++++ Provided data

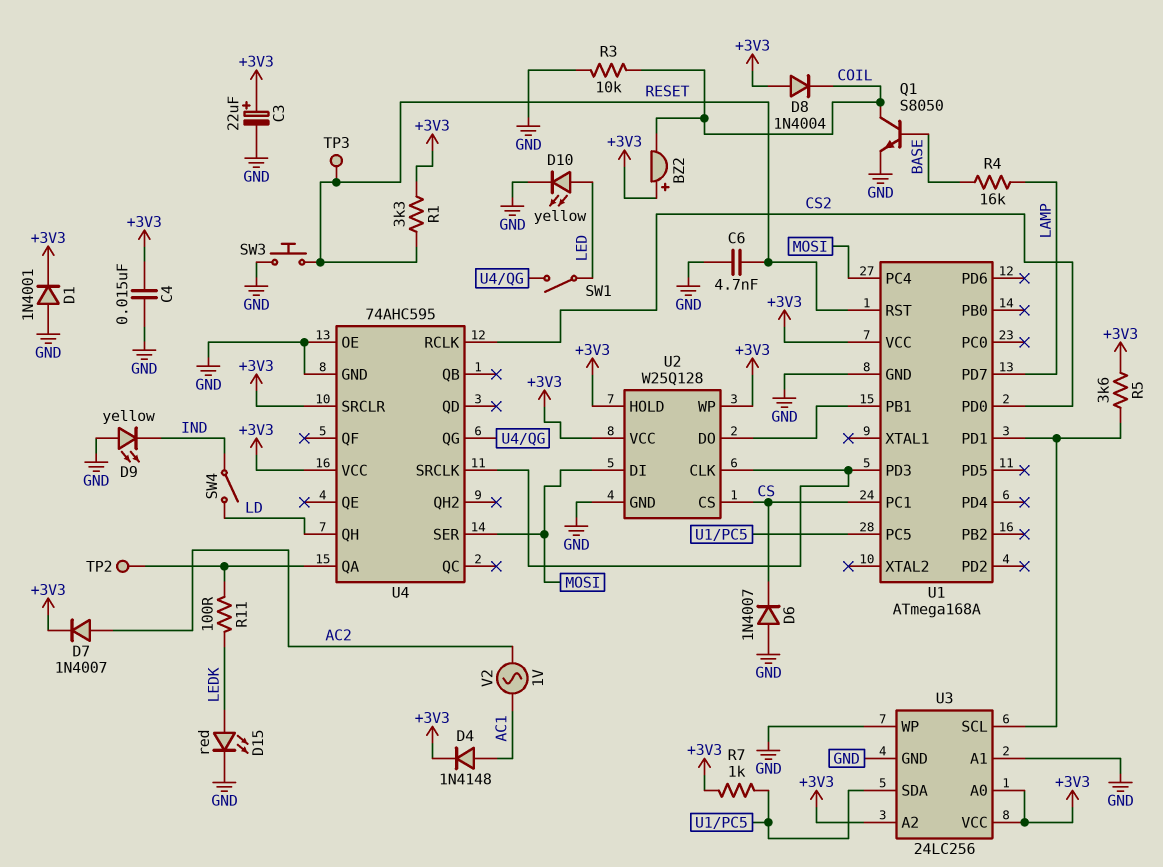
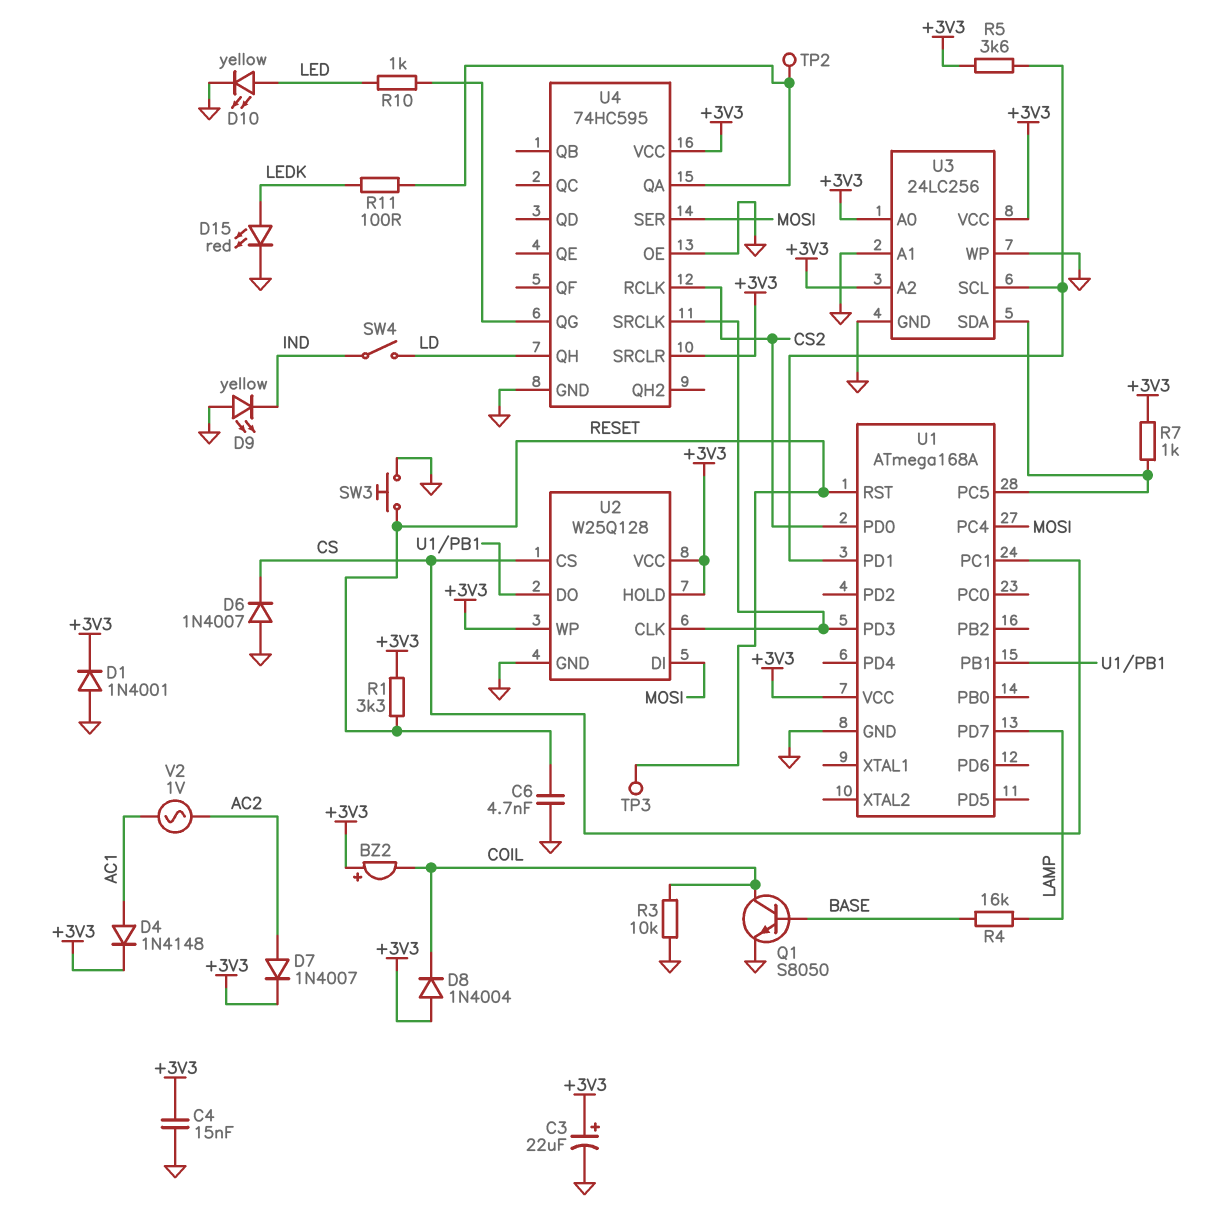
R10: none -> 1k (LED, U4/QG)
SW1: switch (LED, U4/QG) -> none
U4: 74AHC595 -> 74HC595

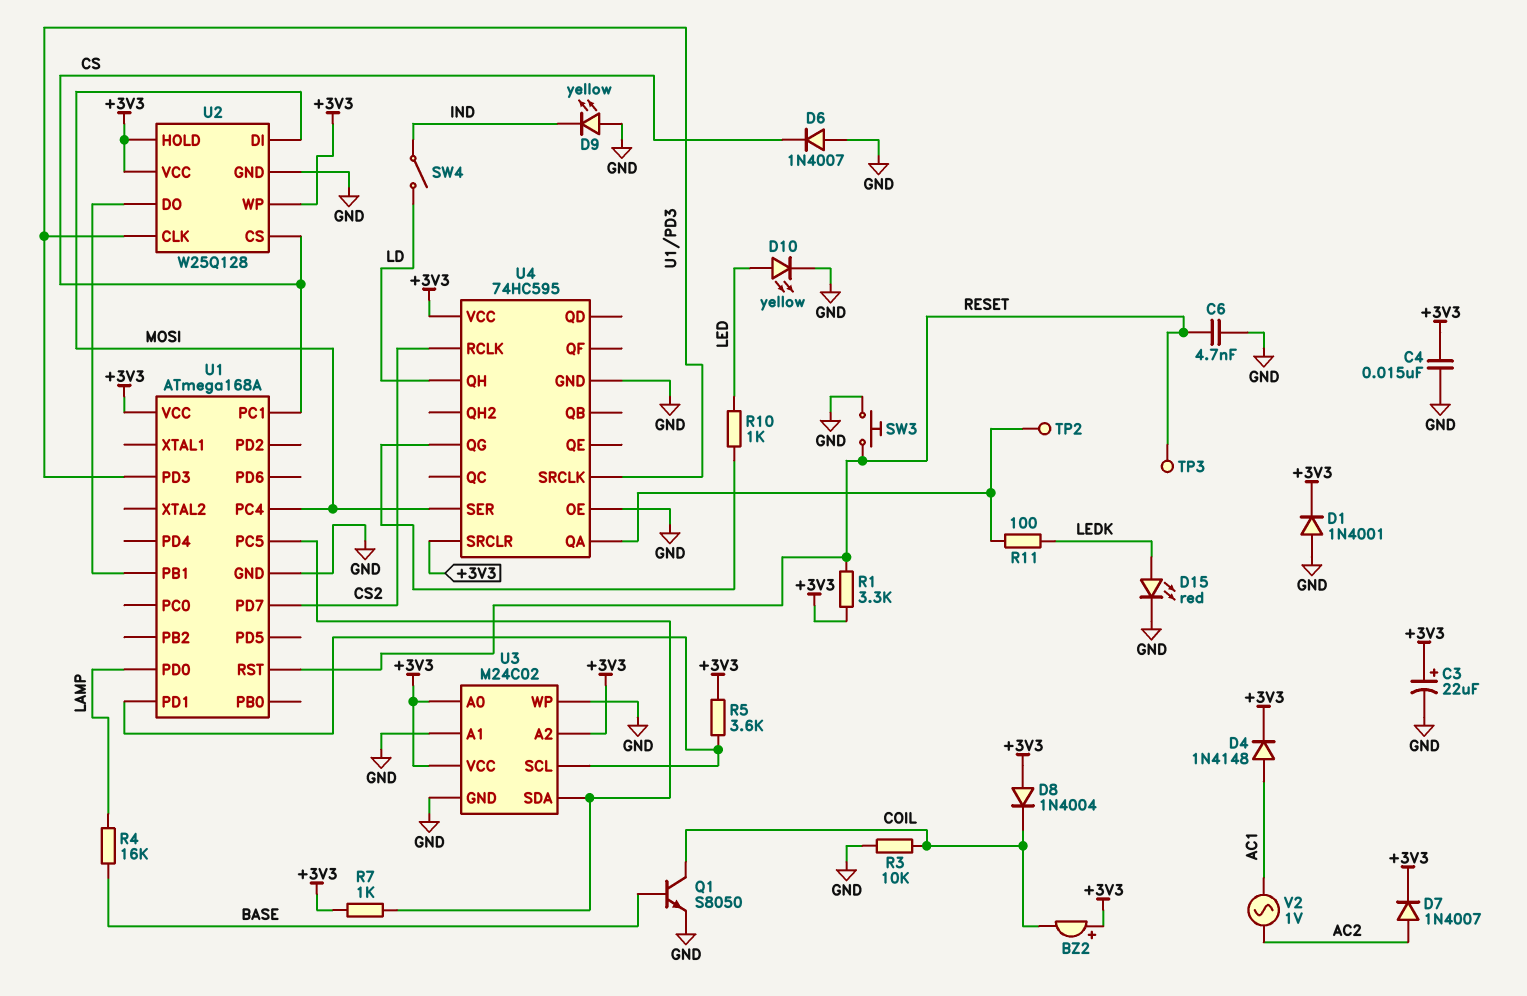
U1 pin PD0: CS2 -> LAMP
U1 pin PD7: LAMP -> CS2
U3: 24LC256 -> M24C02

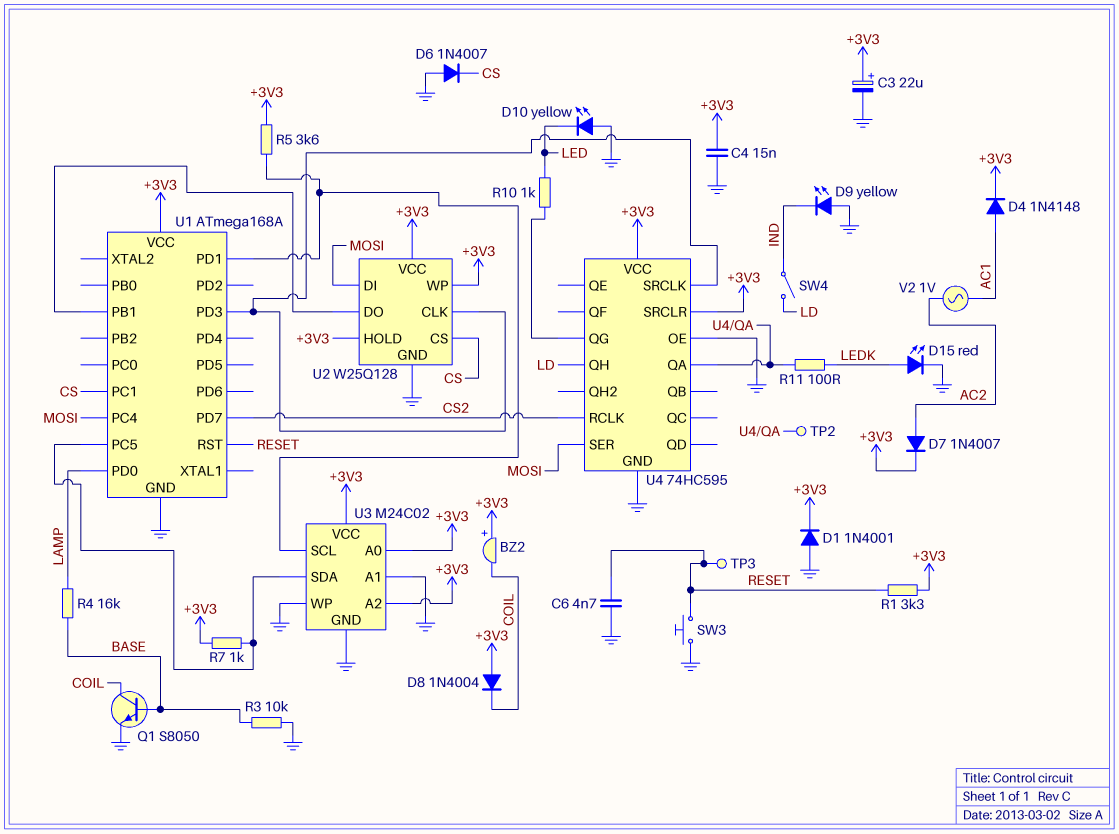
D10: LED yellow (A LED, K GND) -> LED yellow (A GND, K LED)
R3: 10k (COIL, GND) -> 10k (BASE, GND)

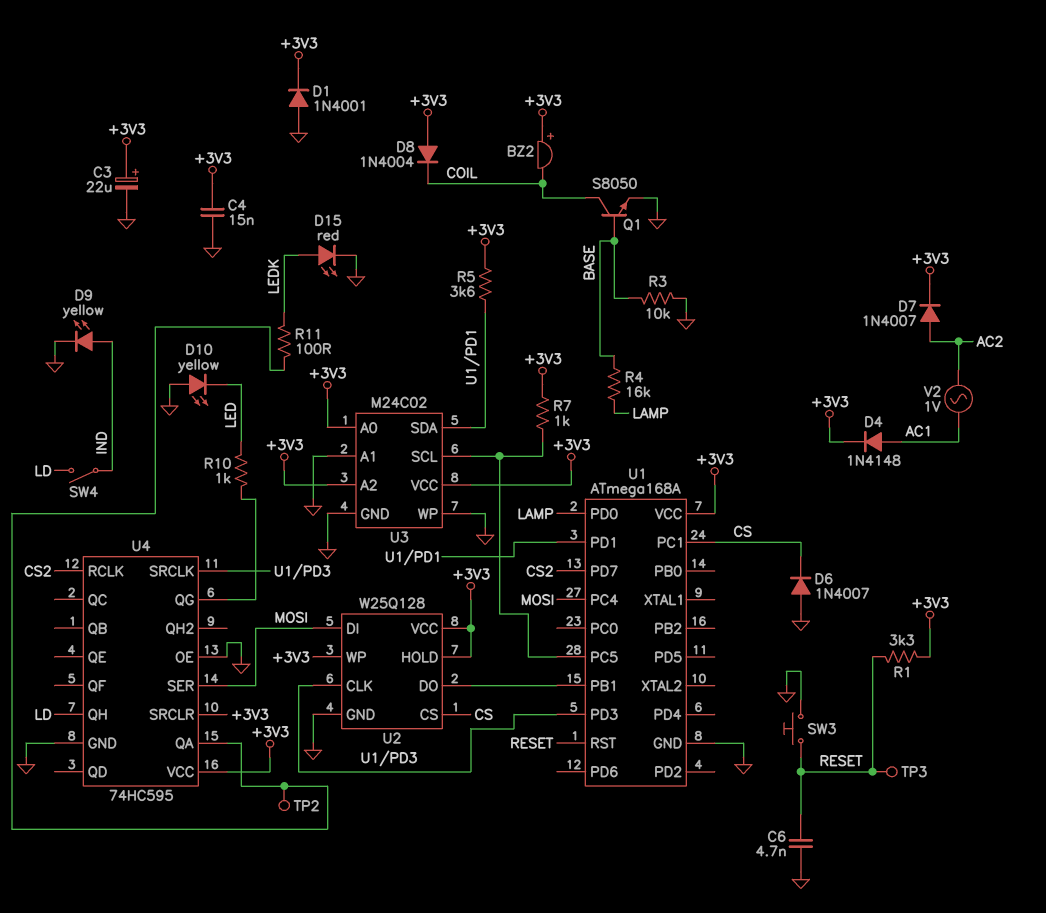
D9: LED yellow (A GND, K IND) -> LED yellow (A IND, K GND)
U3 pin SCL: U1/PD1 -> U1/PC5
U3 pin SDA: U1/PC5 -> U1/PD1

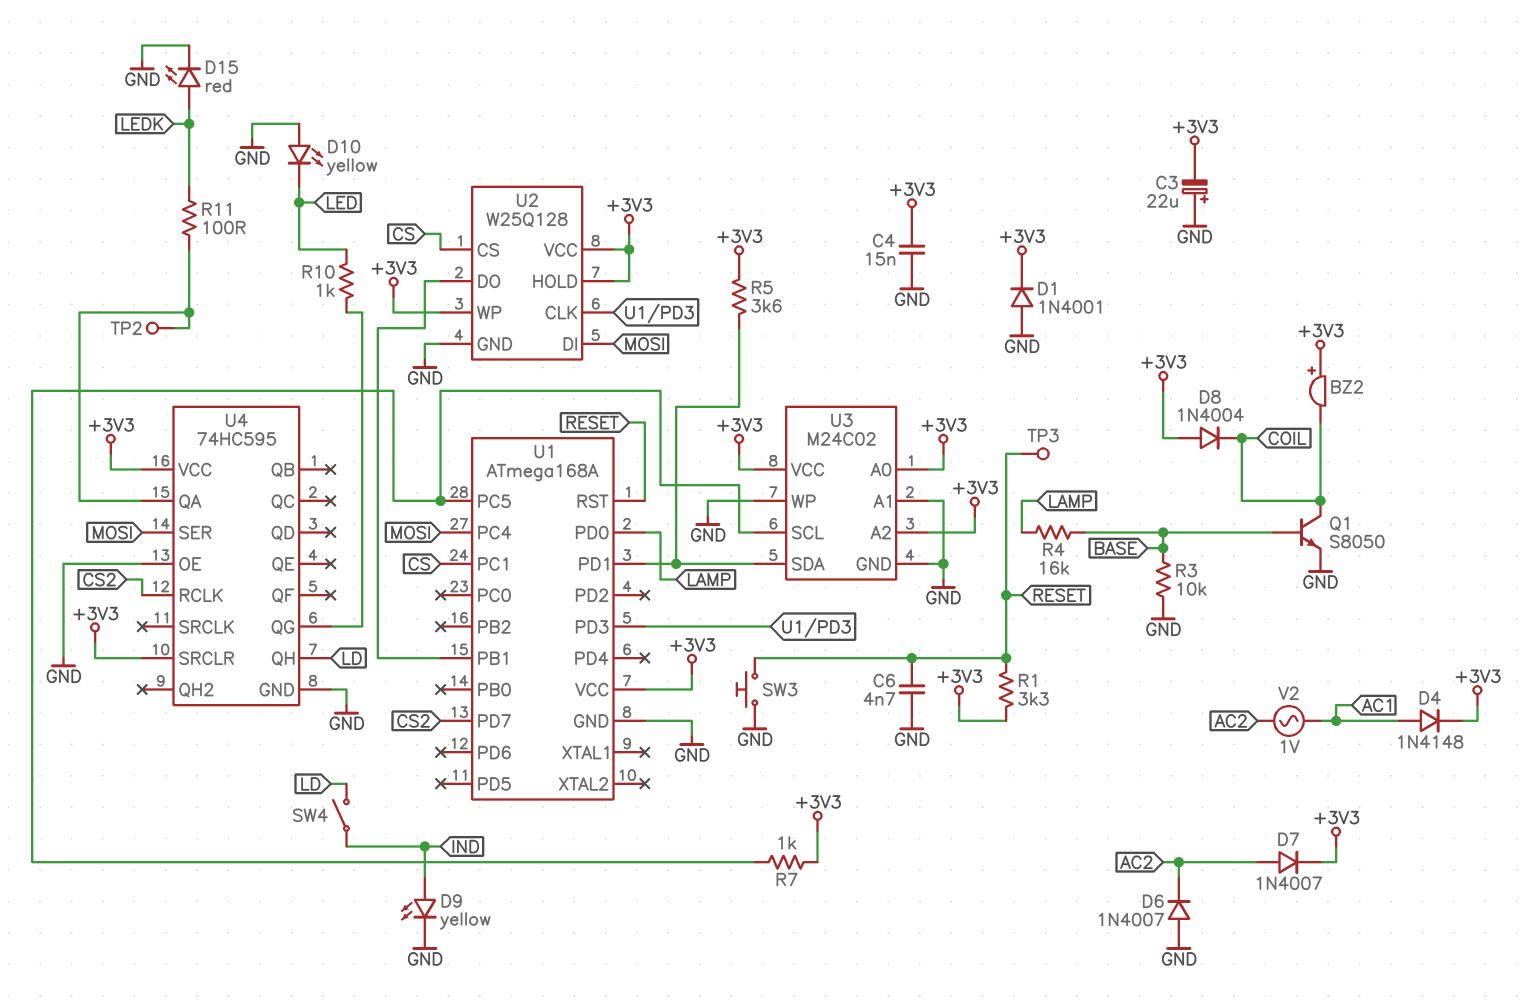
C3: 22uF (plus +3V3, minus GND) -> 22uF (plus GND, minus +3V3)
D6: diode 1N4007 (A GND, K CS) -> diode 1N4007 (A GND, K AC2)
U4 pin SRCLK: U1/PD3 -> none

++++++++

> _What to produce_
Give the material above again exactly as it stands, minus any images.

> _Expected answer_
R10: none -> 1k (LED, U4/QG)
SW1: switch (LED, U4/QG) -> none
U4: 74AHC595 -> 74HC595

U1 pin PD0: CS2 -> LAMP
U1 pin PD7: LAMP -> CS2
U3: 24LC256 -> M24C02

D10: LED yellow (A LED, K GND) -> LED yellow (A GND, K LED)
R3: 10k (COIL, GND) -> 10k (BASE, GND)

D9: LED yellow (A GND, K IND) -> LED yellow (A IND, K GND)
U3 pin SCL: U1/PD1 -> U1/PC5
U3 pin SDA: U1/PC5 -> U1/PD1

C3: 22uF (plus +3V3, minus GND) -> 22uF (plus GND, minus +3V3)
D6: diode 1N4007 (A GND, K CS) -> diode 1N4007 (A GND, K AC2)
U4 pin SRCLK: U1/PD3 -> none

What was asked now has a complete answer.